__Study material__.
++++++++

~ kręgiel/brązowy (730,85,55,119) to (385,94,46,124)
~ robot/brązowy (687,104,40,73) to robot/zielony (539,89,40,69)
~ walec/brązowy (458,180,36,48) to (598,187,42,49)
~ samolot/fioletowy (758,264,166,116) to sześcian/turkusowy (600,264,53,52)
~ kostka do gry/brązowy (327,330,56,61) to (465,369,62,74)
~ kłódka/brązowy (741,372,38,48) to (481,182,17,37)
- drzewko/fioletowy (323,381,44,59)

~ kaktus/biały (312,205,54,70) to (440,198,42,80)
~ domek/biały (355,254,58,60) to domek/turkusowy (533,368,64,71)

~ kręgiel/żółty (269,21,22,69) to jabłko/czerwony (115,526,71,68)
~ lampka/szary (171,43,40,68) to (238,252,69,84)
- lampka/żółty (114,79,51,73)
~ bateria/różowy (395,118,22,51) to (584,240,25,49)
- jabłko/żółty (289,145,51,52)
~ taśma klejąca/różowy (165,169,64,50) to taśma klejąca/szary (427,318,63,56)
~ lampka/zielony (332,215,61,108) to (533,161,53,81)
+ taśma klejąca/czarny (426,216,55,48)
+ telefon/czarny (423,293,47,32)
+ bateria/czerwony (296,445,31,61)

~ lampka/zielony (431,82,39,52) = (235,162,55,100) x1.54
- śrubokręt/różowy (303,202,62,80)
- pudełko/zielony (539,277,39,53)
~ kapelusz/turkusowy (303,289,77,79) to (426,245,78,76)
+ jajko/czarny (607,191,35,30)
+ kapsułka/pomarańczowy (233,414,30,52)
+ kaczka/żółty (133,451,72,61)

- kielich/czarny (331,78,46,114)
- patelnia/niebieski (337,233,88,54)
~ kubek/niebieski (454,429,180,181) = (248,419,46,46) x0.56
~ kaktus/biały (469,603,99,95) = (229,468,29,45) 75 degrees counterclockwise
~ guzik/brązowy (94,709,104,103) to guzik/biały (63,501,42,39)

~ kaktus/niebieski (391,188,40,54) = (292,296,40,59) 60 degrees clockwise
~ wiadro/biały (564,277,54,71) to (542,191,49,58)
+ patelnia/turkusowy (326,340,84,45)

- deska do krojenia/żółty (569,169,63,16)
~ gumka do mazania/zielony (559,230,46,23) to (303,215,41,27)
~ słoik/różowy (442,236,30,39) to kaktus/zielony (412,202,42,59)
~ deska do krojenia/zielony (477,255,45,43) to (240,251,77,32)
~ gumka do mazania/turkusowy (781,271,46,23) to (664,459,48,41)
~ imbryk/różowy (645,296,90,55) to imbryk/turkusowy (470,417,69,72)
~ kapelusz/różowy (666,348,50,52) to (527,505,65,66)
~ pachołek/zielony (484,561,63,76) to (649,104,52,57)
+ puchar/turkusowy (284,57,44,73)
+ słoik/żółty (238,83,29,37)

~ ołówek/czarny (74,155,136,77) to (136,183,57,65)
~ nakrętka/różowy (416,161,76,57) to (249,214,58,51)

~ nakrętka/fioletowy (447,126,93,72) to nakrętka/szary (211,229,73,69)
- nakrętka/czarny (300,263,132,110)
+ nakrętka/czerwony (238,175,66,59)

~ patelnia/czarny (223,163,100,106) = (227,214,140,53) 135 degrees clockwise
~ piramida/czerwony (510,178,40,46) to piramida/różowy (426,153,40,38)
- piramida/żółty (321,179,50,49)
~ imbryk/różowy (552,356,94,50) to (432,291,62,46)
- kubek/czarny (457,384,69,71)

++++++++

__Exercise directions__. Retype every record above exactly.

__Written reply__.
~ kręgiel/brązowy (730,85,55,119) to (385,94,46,124)
~ robot/brązowy (687,104,40,73) to robot/zielony (539,89,40,69)
~ walec/brązowy (458,180,36,48) to (598,187,42,49)
~ samolot/fioletowy (758,264,166,116) to sześcian/turkusowy (600,264,53,52)
~ kostka do gry/brązowy (327,330,56,61) to (465,369,62,74)
~ kłódka/brązowy (741,372,38,48) to (481,182,17,37)
- drzewko/fioletowy (323,381,44,59)

~ kaktus/biały (312,205,54,70) to (440,198,42,80)
~ domek/biały (355,254,58,60) to domek/turkusowy (533,368,64,71)

~ kręgiel/żółty (269,21,22,69) to jabłko/czerwony (115,526,71,68)
~ lampka/szary (171,43,40,68) to (238,252,69,84)
- lampka/żółty (114,79,51,73)
~ bateria/różowy (395,118,22,51) to (584,240,25,49)
- jabłko/żółty (289,145,51,52)
~ taśma klejąca/różowy (165,169,64,50) to taśma klejąca/szary (427,318,63,56)
~ lampka/zielony (332,215,61,108) to (533,161,53,81)
+ taśma klejąca/czarny (426,216,55,48)
+ telefon/czarny (423,293,47,32)
+ bateria/czerwony (296,445,31,61)

~ lampka/zielony (431,82,39,52) = (235,162,55,100) x1.54
- śrubokręt/różowy (303,202,62,80)
- pudełko/zielony (539,277,39,53)
~ kapelusz/turkusowy (303,289,77,79) to (426,245,78,76)
+ jajko/czarny (607,191,35,30)
+ kapsułka/pomarańczowy (233,414,30,52)
+ kaczka/żółty (133,451,72,61)

- kielich/czarny (331,78,46,114)
- patelnia/niebieski (337,233,88,54)
~ kubek/niebieski (454,429,180,181) = (248,419,46,46) x0.56
~ kaktus/biały (469,603,99,95) = (229,468,29,45) 75 degrees counterclockwise
~ guzik/brązowy (94,709,104,103) to guzik/biały (63,501,42,39)

~ kaktus/niebieski (391,188,40,54) = (292,296,40,59) 60 degrees clockwise
~ wiadro/biały (564,277,54,71) to (542,191,49,58)
+ patelnia/turkusowy (326,340,84,45)

- deska do krojenia/żółty (569,169,63,16)
~ gumka do mazania/zielony (559,230,46,23) to (303,215,41,27)
~ słoik/różowy (442,236,30,39) to kaktus/zielony (412,202,42,59)
~ deska do krojenia/zielony (477,255,45,43) to (240,251,77,32)
~ gumka do mazania/turkusowy (781,271,46,23) to (664,459,48,41)
~ imbryk/różowy (645,296,90,55) to imbryk/turkusowy (470,417,69,72)
~ kapelusz/różowy (666,348,50,52) to (527,505,65,66)
~ pachołek/zielony (484,561,63,76) to (649,104,52,57)
+ puchar/turkusowy (284,57,44,73)
+ słoik/żółty (238,83,29,37)

~ ołówek/czarny (74,155,136,77) to (136,183,57,65)
~ nakrętka/różowy (416,161,76,57) to (249,214,58,51)

~ nakrętka/fioletowy (447,126,93,72) to nakrętka/szary (211,229,73,69)
- nakrętka/czarny (300,263,132,110)
+ nakrętka/czerwony (238,175,66,59)

~ patelnia/czarny (223,163,100,106) = (227,214,140,53) 135 degrees clockwise
~ piramida/czerwony (510,178,40,46) to piramida/różowy (426,153,40,38)
- piramida/żółty (321,179,50,49)
~ imbryk/różowy (552,356,94,50) to (432,291,62,46)
- kubek/czarny (457,384,69,71)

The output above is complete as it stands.